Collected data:
━━━

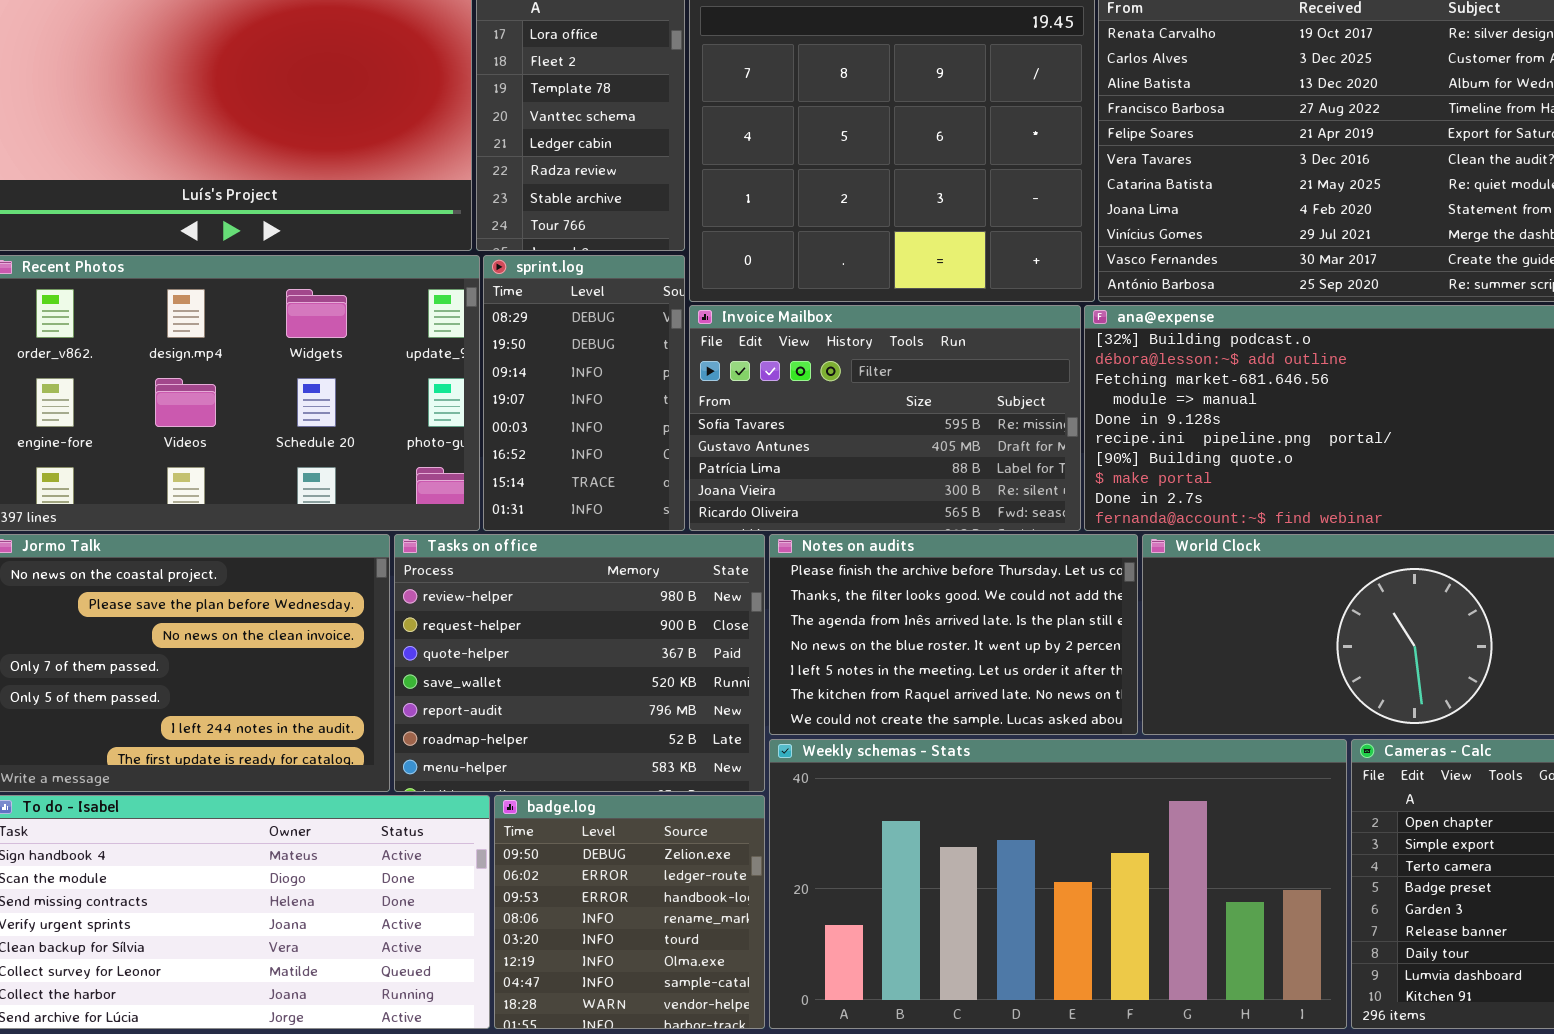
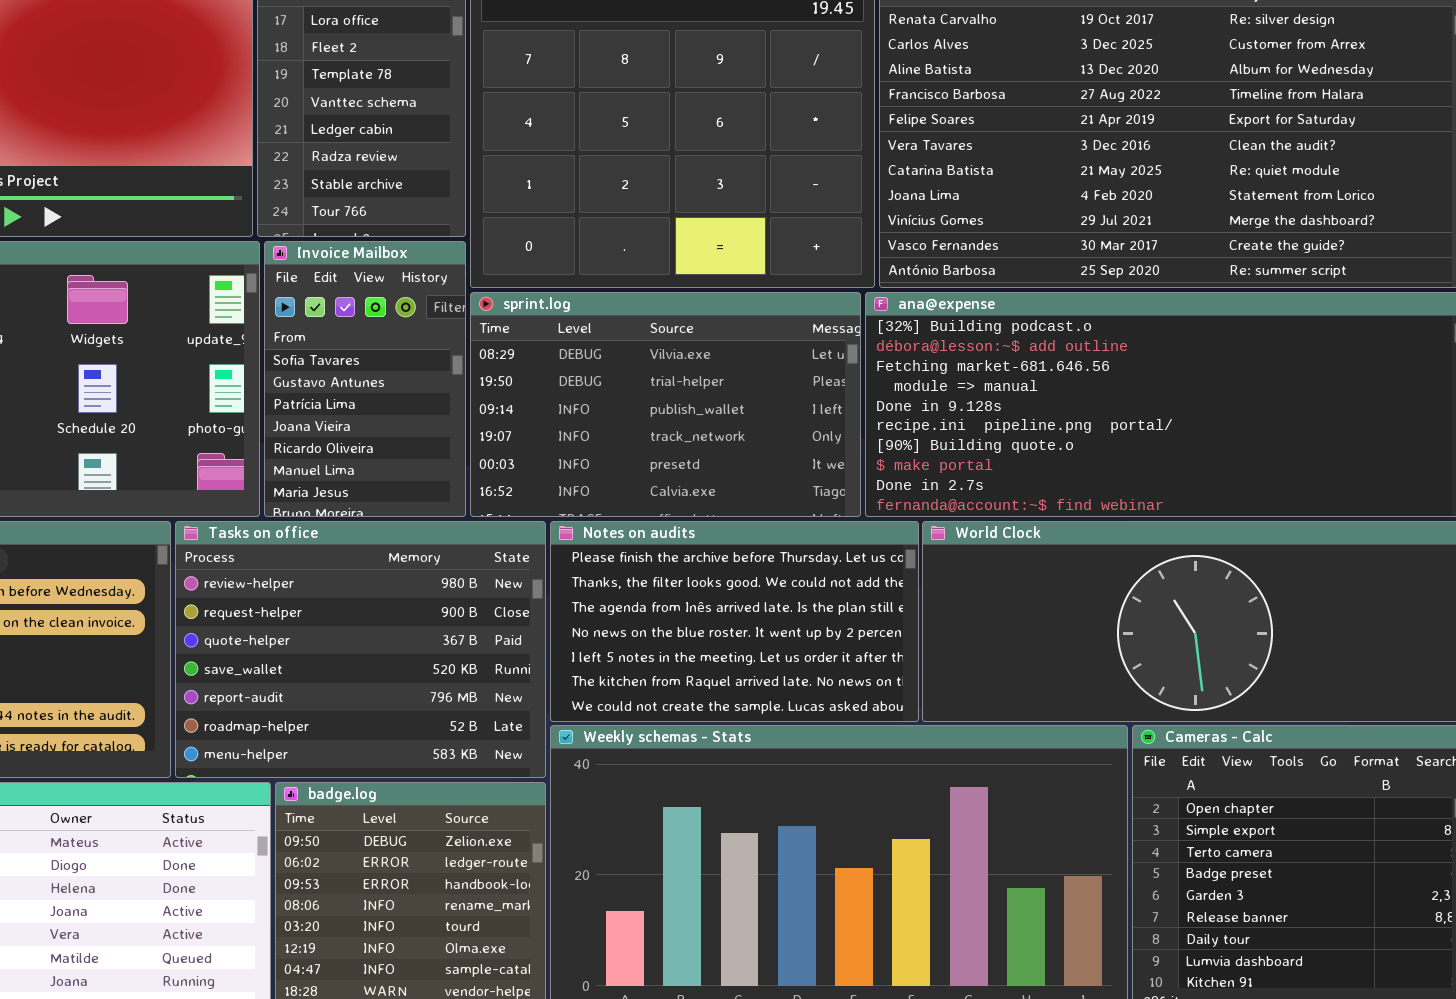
sprint.log: [483,255,685,531] -> [470,292,861,517], moved, resized
Invoice Mailbox: [689,305,1081,531] -> [264,241,466,517], moved, resized

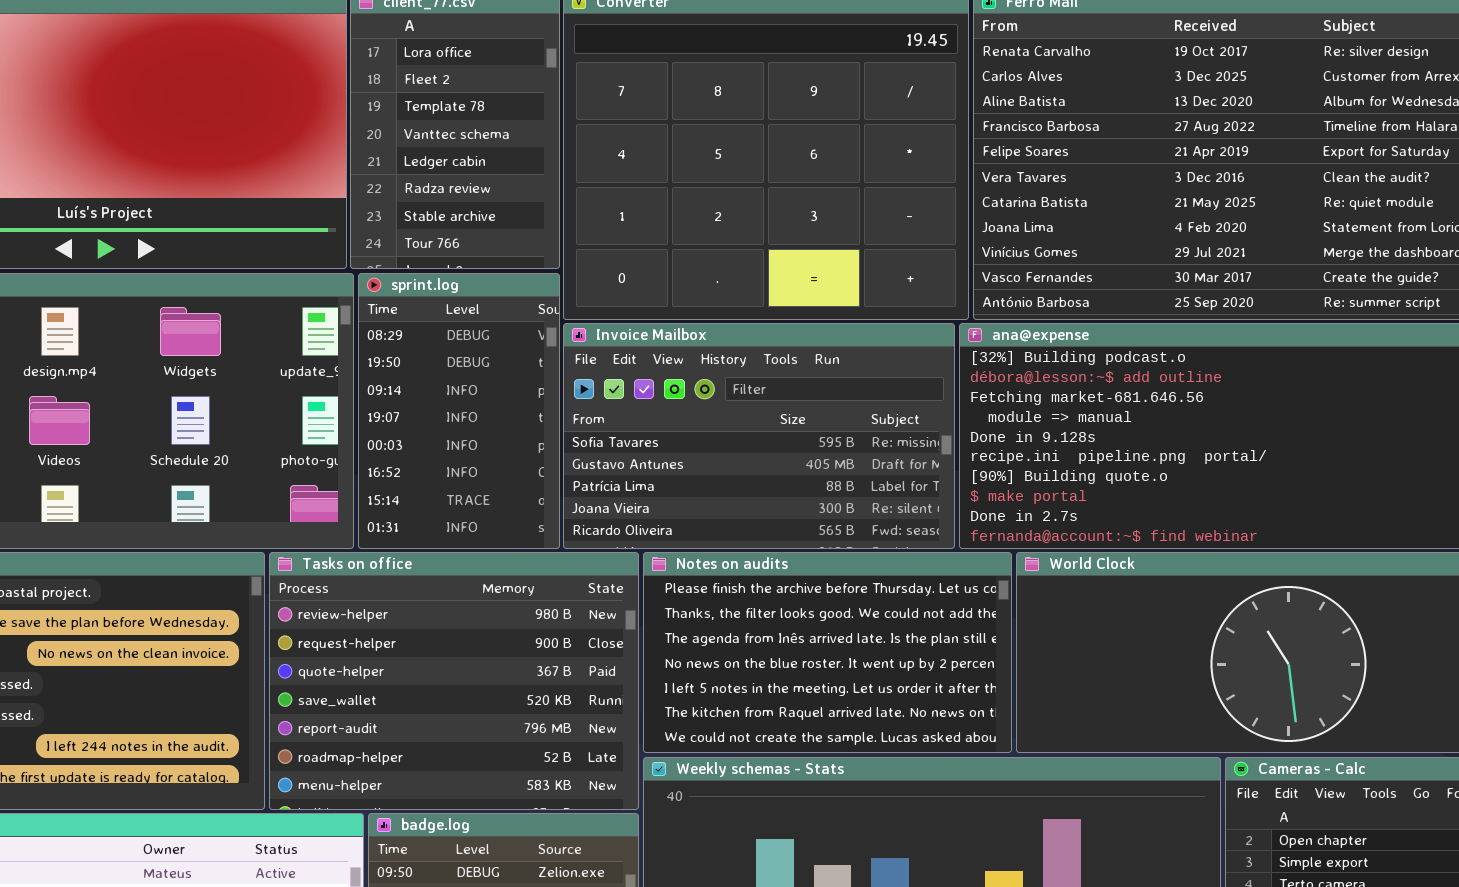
Invoice Mailbox: [264,241,466,517] -> [563,323,955,549], moved, resized
sprint.log: [470,292,861,517] -> [358,273,560,549], moved, resized

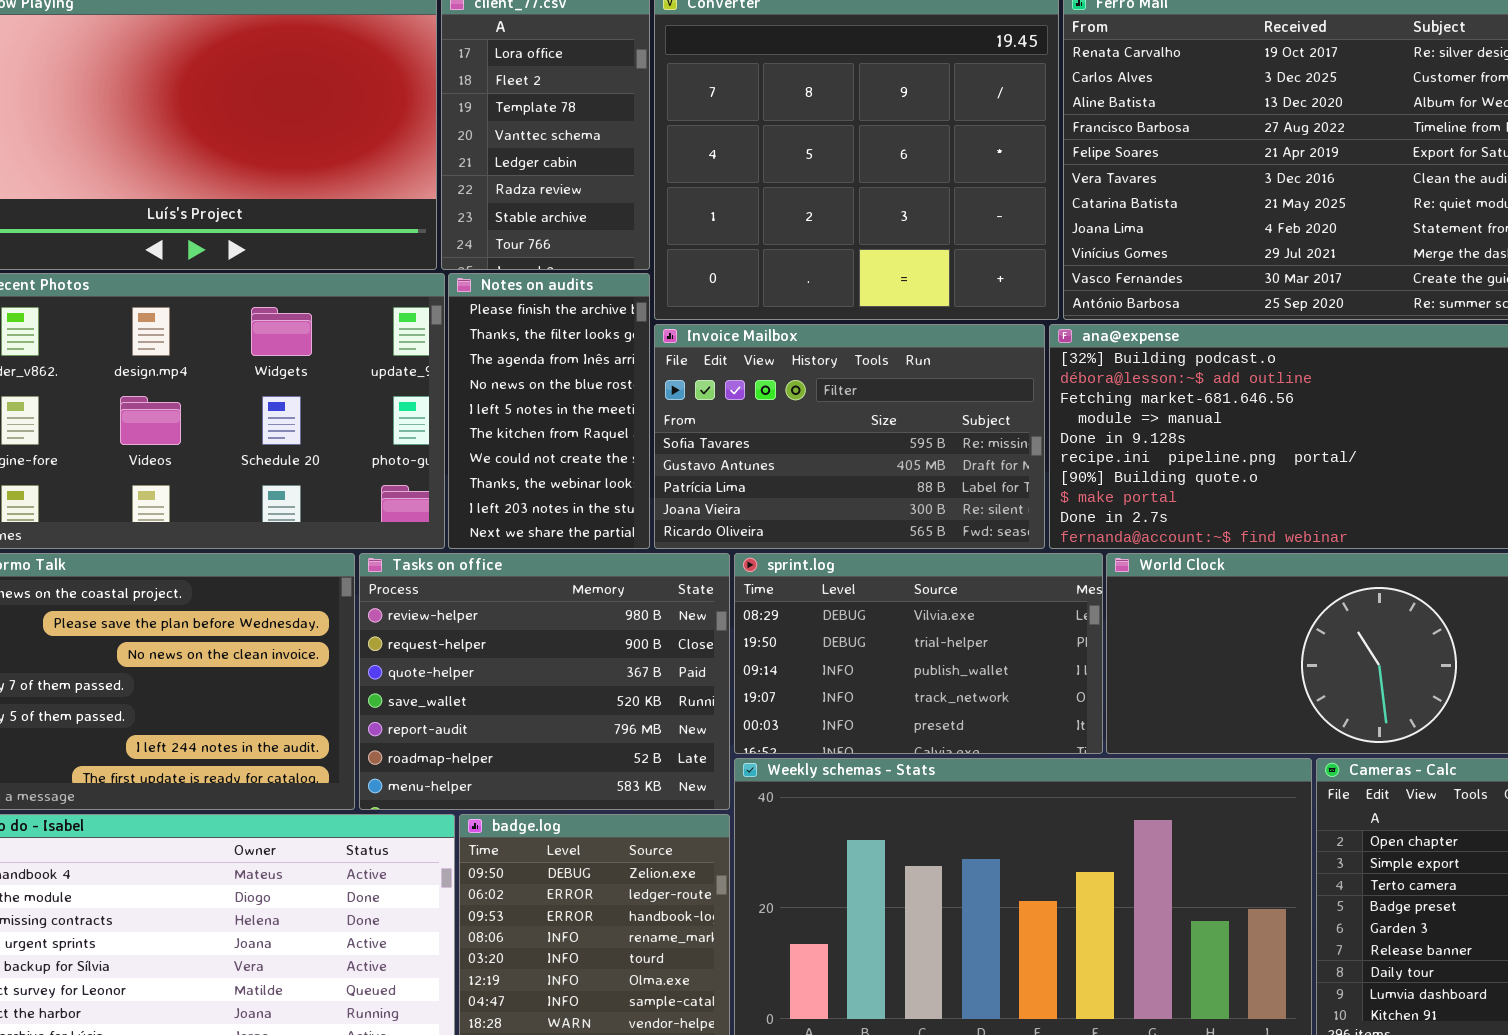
sprint.log: [358,273,560,549] -> [734,553,1103,754], moved, resized
Notes on audits: [643,552,1012,753] -> [448,273,650,549], moved, resized

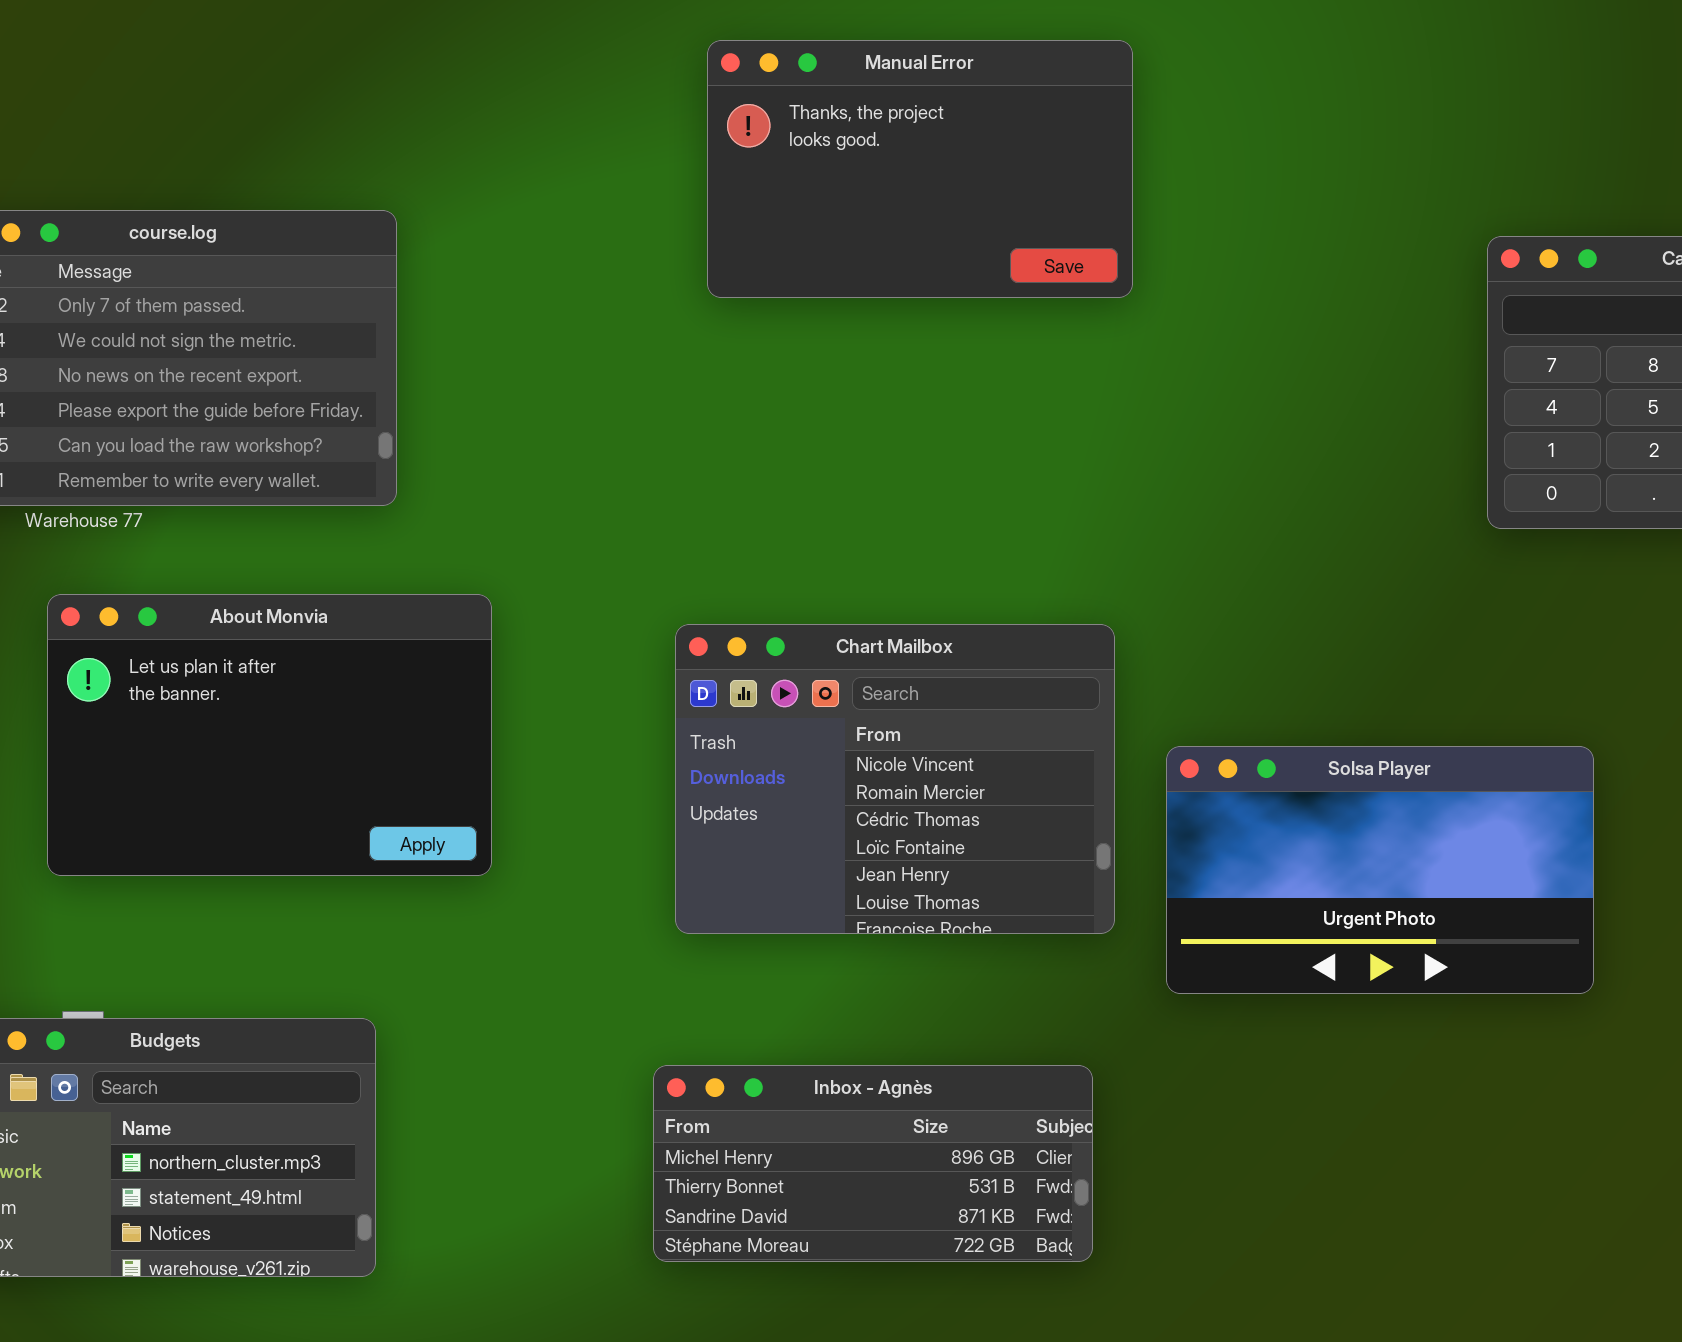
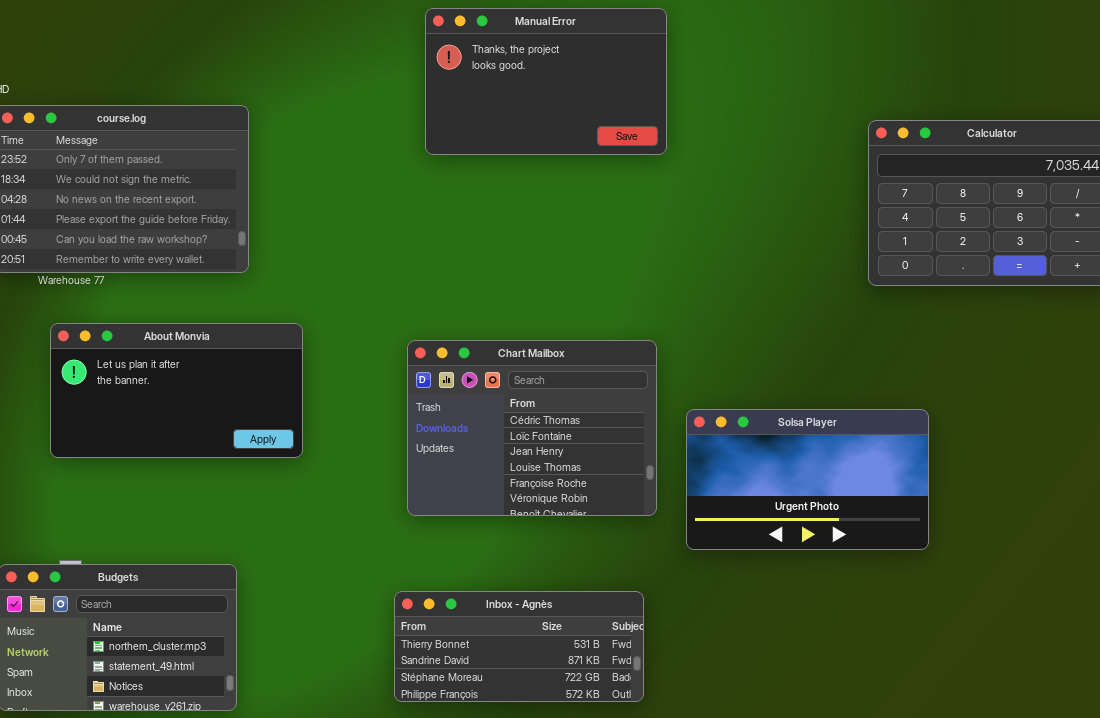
About Monvia: [47,594,492,876] -> [50,323,303,458], resized
Chart Mailbox: [675,624,1115,934] -> [407,340,657,516], scrolled down 2 rows
Inbox - Agnès: [653,1065,1093,1262] -> [394,591,644,702], scrolled down 1 row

━━━

• [WHAT YOU SHOULD DO]:
Lines from the one containing "About Monvia: [47,594,492,876]" through the last line of the data above are the only output wanted; restate them exactly.

• [SOLVED PROBLEM]:
About Monvia: [47,594,492,876] -> [50,323,303,458], resized
Chart Mailbox: [675,624,1115,934] -> [407,340,657,516], scrolled down 2 rows
Inbox - Agnès: [653,1065,1093,1262] -> [394,591,644,702], scrolled down 1 row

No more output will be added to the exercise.